START DATA EXCERPTS

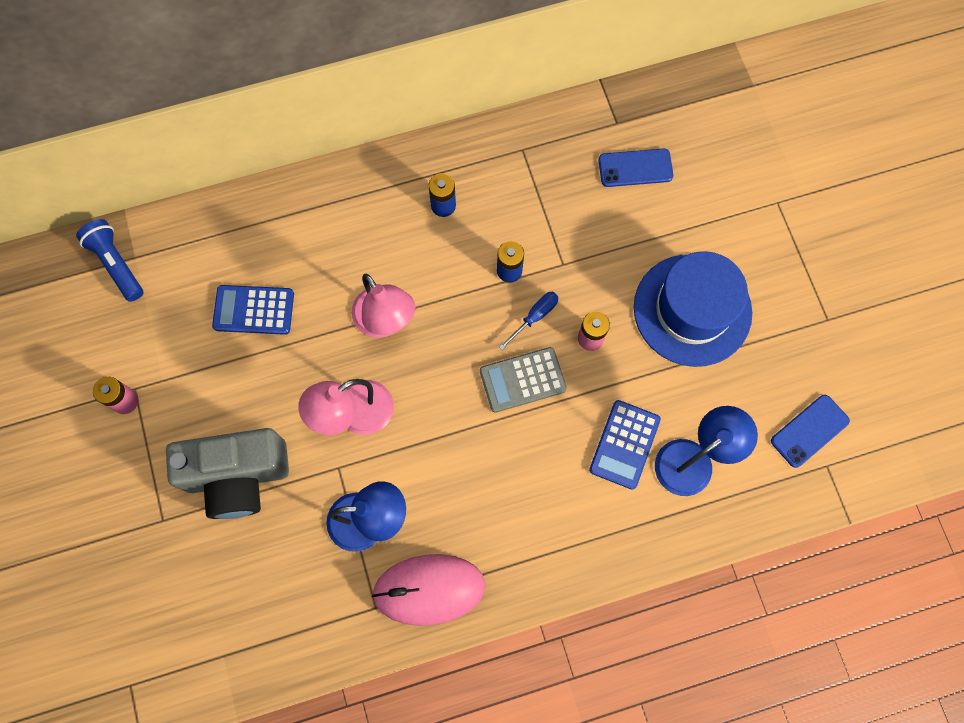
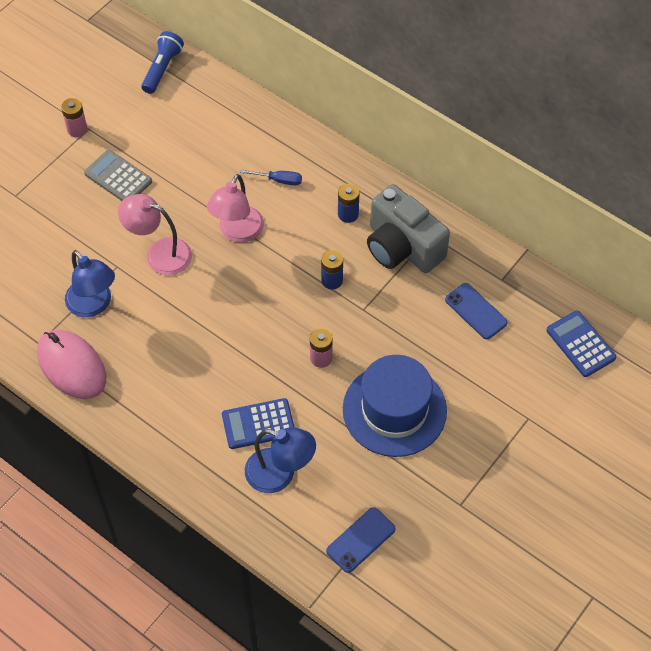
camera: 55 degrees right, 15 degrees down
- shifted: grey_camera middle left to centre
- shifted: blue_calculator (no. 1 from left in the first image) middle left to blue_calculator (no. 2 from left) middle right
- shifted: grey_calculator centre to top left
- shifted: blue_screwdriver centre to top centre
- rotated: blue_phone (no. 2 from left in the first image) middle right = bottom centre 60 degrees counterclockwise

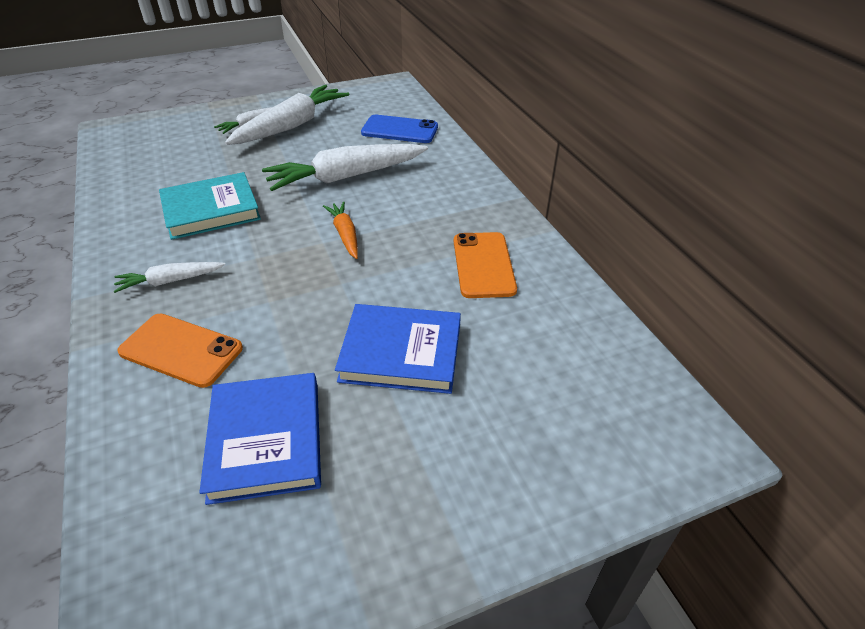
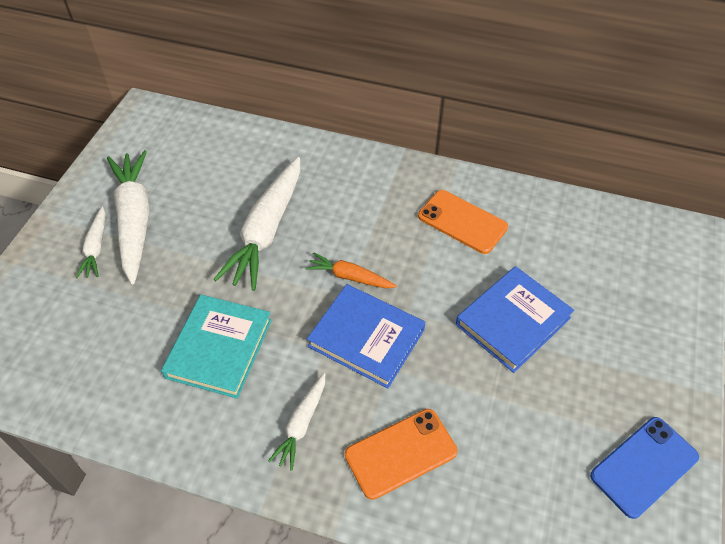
camera: 50 degrees left, 10 degrees up
- shifted: blue_book (no. 1 from left) bottom left to centre
- shifted: blue_phone top centre to bottom right

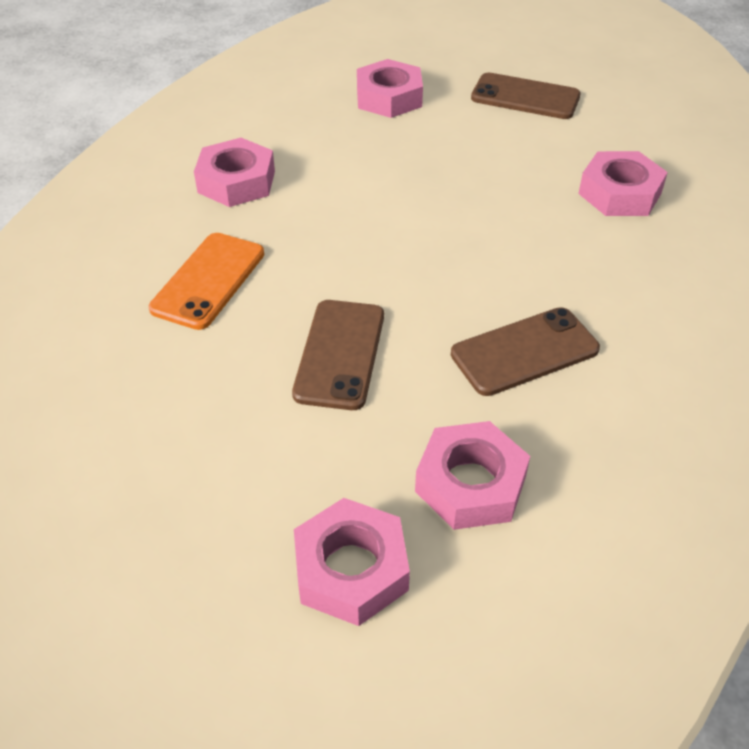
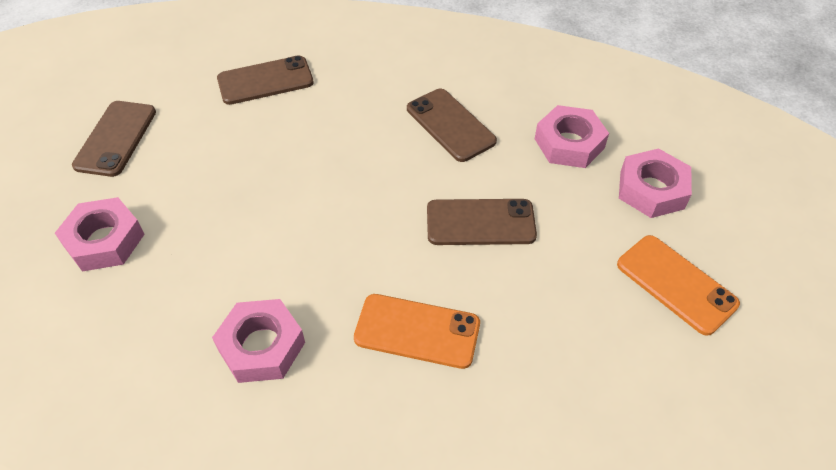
camera: 100 degrees left, 5 degrees up
- new: orange_phone (no. 2 from left) middle right
- swapped: pink_nut (no. 5 from left) top right to brown_phone (no. 2 from left) top left

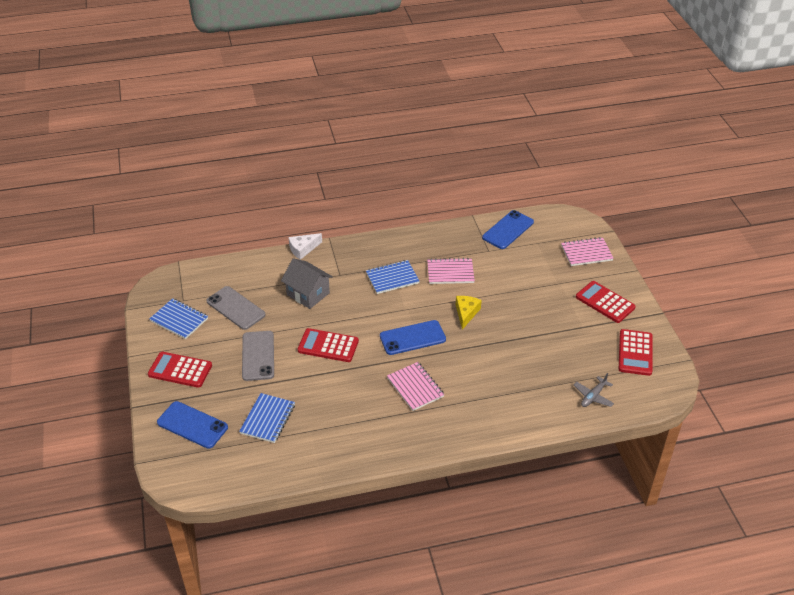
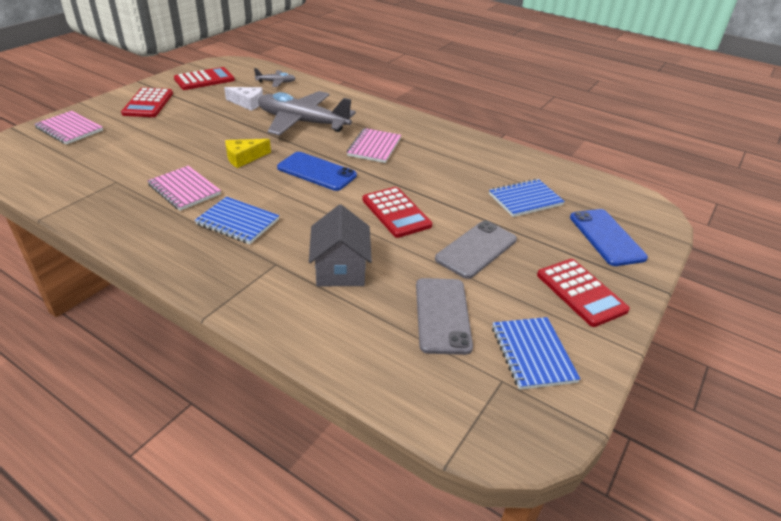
camera: 135 degrees left, 5 degrees down
- gone: blue_phone (no. 3 from left) centre
- new: grey_plane (no. 2 from left) top centre
- shifted: white_cheese centre to top left

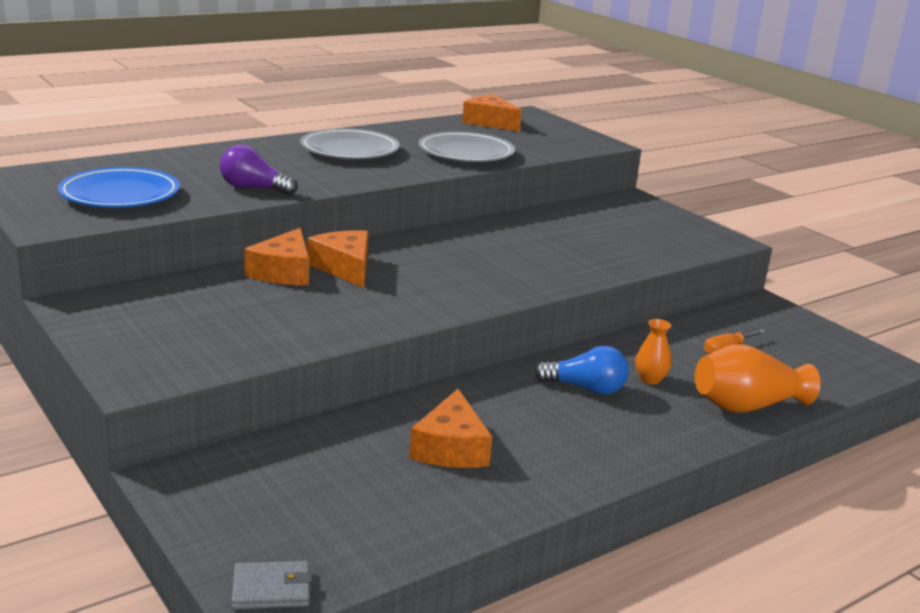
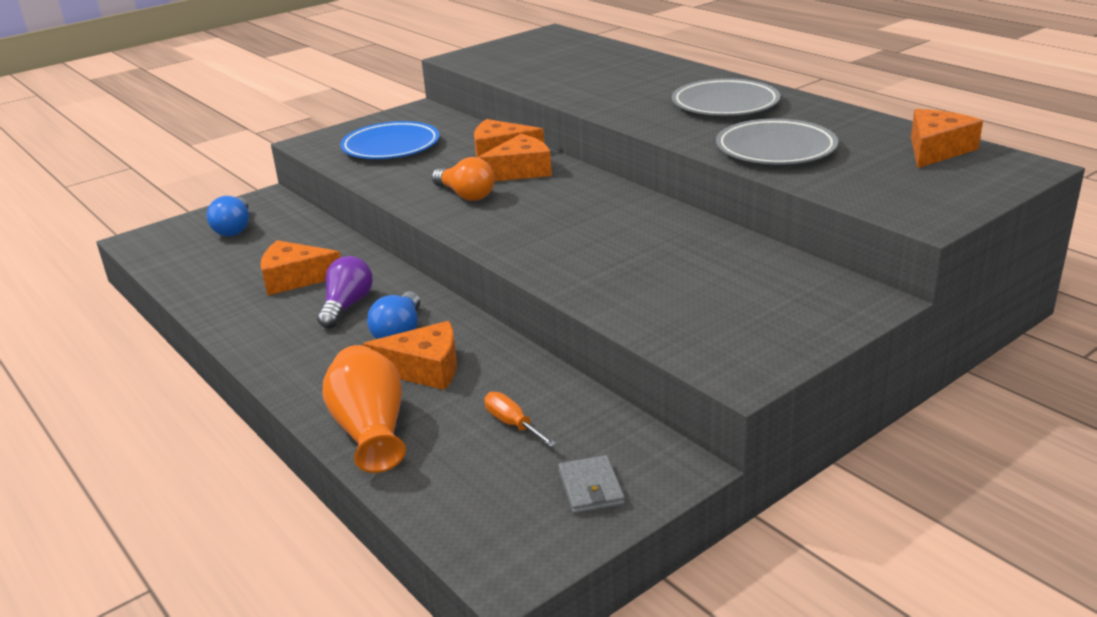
camera: 90 degrees right, 5 degrees up
- new: blue_light_bulb (no. 1 from left) middle left
- new: orange_light_bulb top centre
- shifted: blue_plate top left to top centre
- shifted: purple_light_bulb top left to middle left
- shifted: grey_wallet bottom left to bottom centre
- swapped: orange_vase (no. 1 from left) middle right to orange_cheese (no. 2 from left) centre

END DATA EXCERPTS

§ **EXERCISE REQUIREMENTS**:
How many lines in the listing contain "swapped"? Answer with the number alone.

§ **ANSWER AREA**:
2